___ Available data ___
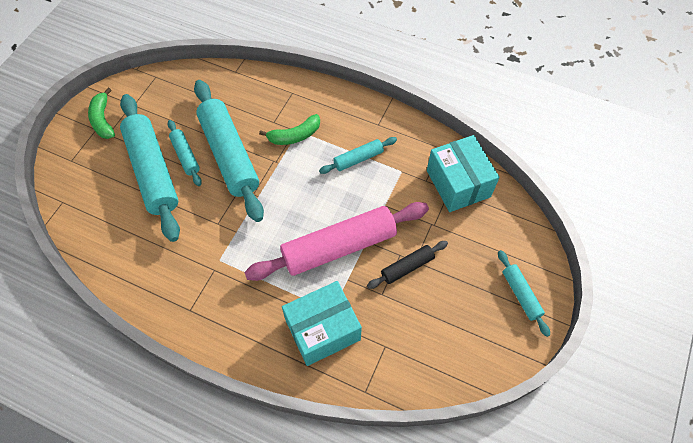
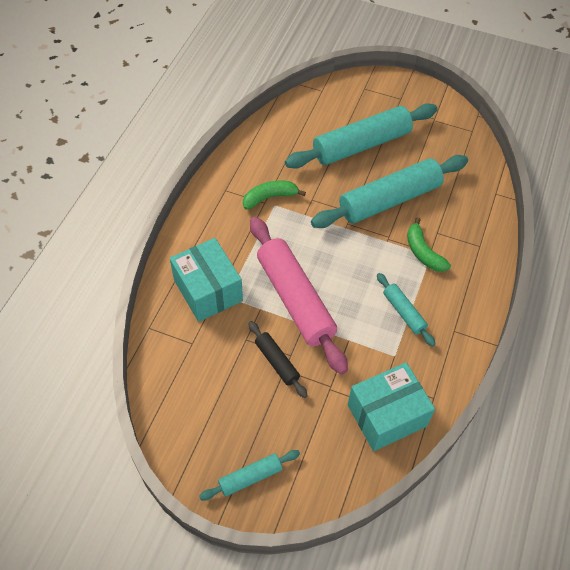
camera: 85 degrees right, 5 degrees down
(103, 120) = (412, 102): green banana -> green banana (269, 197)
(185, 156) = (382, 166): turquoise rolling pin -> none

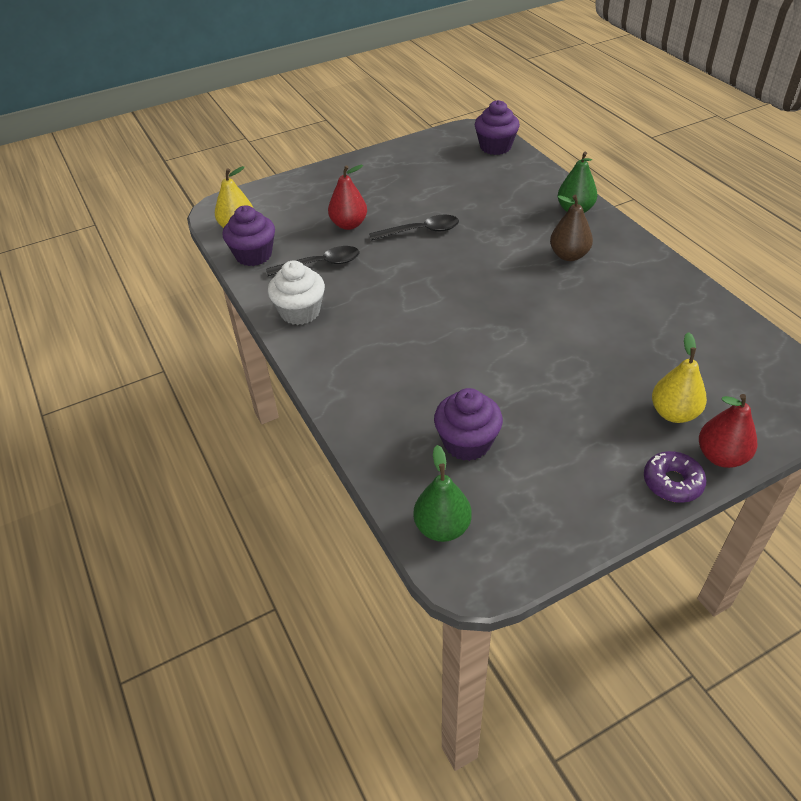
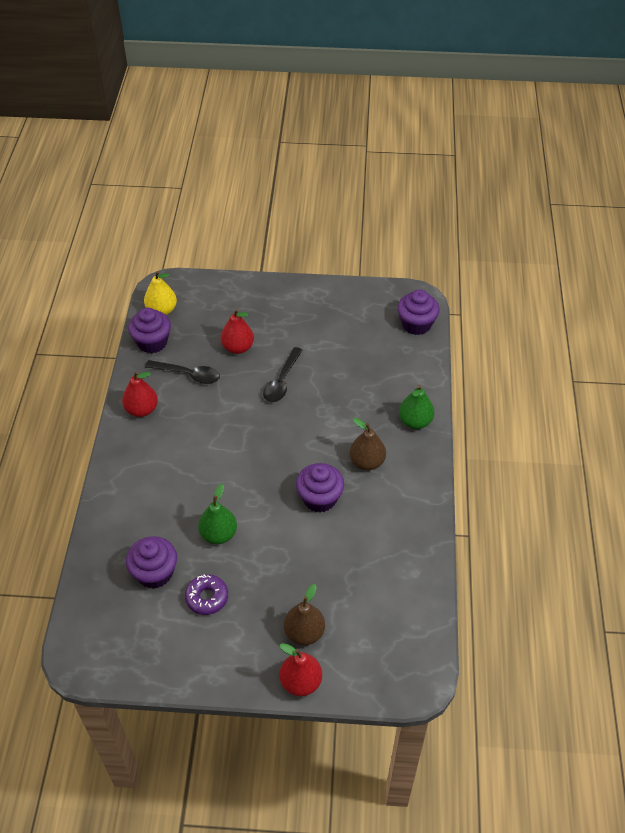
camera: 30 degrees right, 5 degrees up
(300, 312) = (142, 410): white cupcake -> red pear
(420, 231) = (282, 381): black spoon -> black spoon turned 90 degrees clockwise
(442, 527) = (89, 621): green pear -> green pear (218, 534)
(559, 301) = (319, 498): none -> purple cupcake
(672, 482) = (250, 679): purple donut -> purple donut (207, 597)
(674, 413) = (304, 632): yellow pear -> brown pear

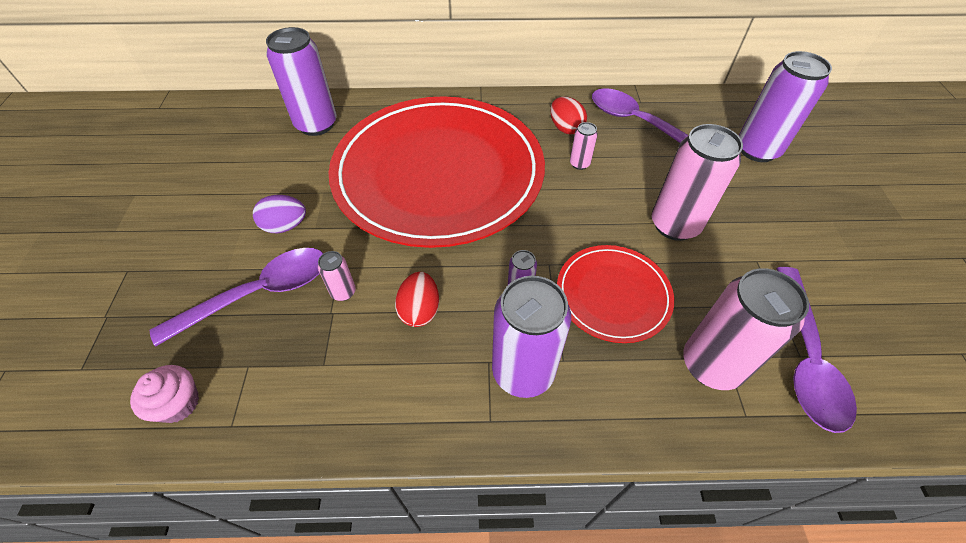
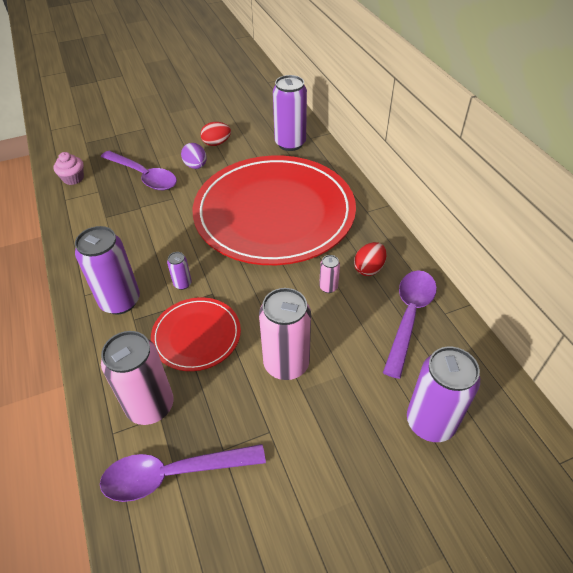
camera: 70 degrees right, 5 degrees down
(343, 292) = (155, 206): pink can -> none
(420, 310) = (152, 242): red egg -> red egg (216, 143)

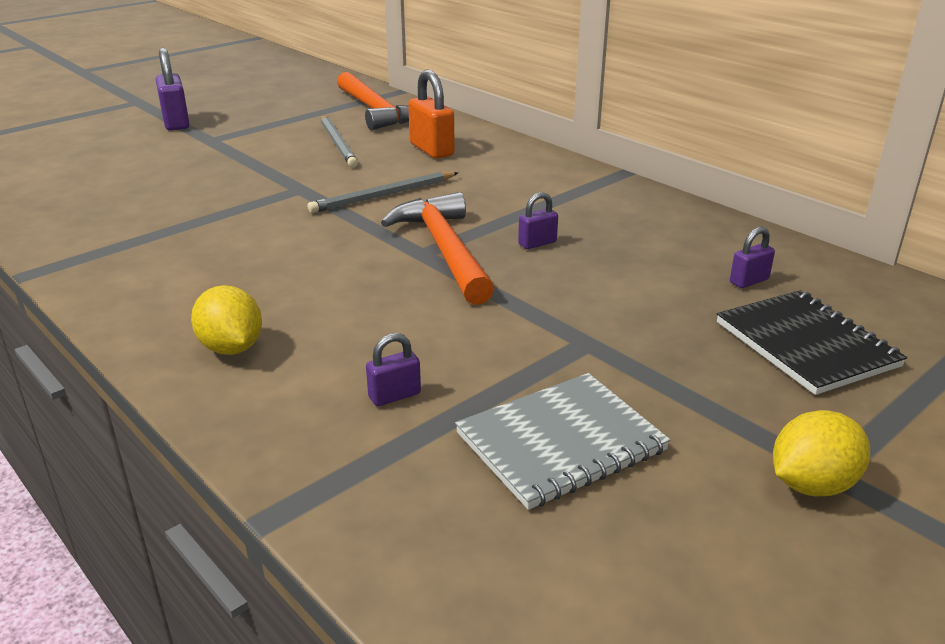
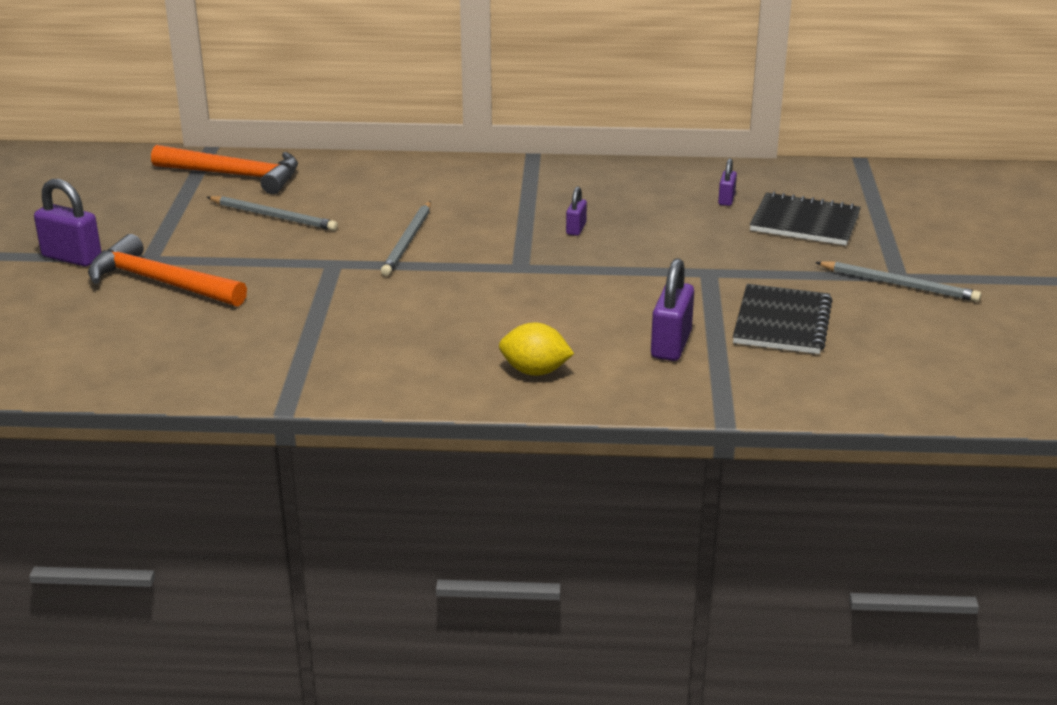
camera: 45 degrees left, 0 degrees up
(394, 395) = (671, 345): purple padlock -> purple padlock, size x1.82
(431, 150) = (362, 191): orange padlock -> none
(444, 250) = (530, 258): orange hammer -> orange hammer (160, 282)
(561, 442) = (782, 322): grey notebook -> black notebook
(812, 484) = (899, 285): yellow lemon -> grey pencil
___
Please take the lines from the beginning of the data above through the line holding "(343, 292) = (155, 206): pink can -> none" and transcribe them exactly, without any pictures.

camera: 85 degrees right, 5 degrees down
(103, 120) = (412, 102): green banana -> green banana (269, 197)
(185, 156) = (382, 166): turquoise rolling pin -> none

camera: 30 degrees right, 5 degrees up
(300, 312) = (142, 410): white cupcake -> red pear
(420, 231) = (282, 381): black spoon -> black spoon turned 90 degrees clockwise
(442, 527) = (89, 621): green pear -> green pear (218, 534)
(559, 301) = (319, 498): none -> purple cupcake
(672, 482) = (250, 679): purple donut -> purple donut (207, 597)
(674, 413) = (304, 632): yellow pear -> brown pear

camera: 70 degrees right, 5 degrees down
(343, 292) = (155, 206): pink can -> none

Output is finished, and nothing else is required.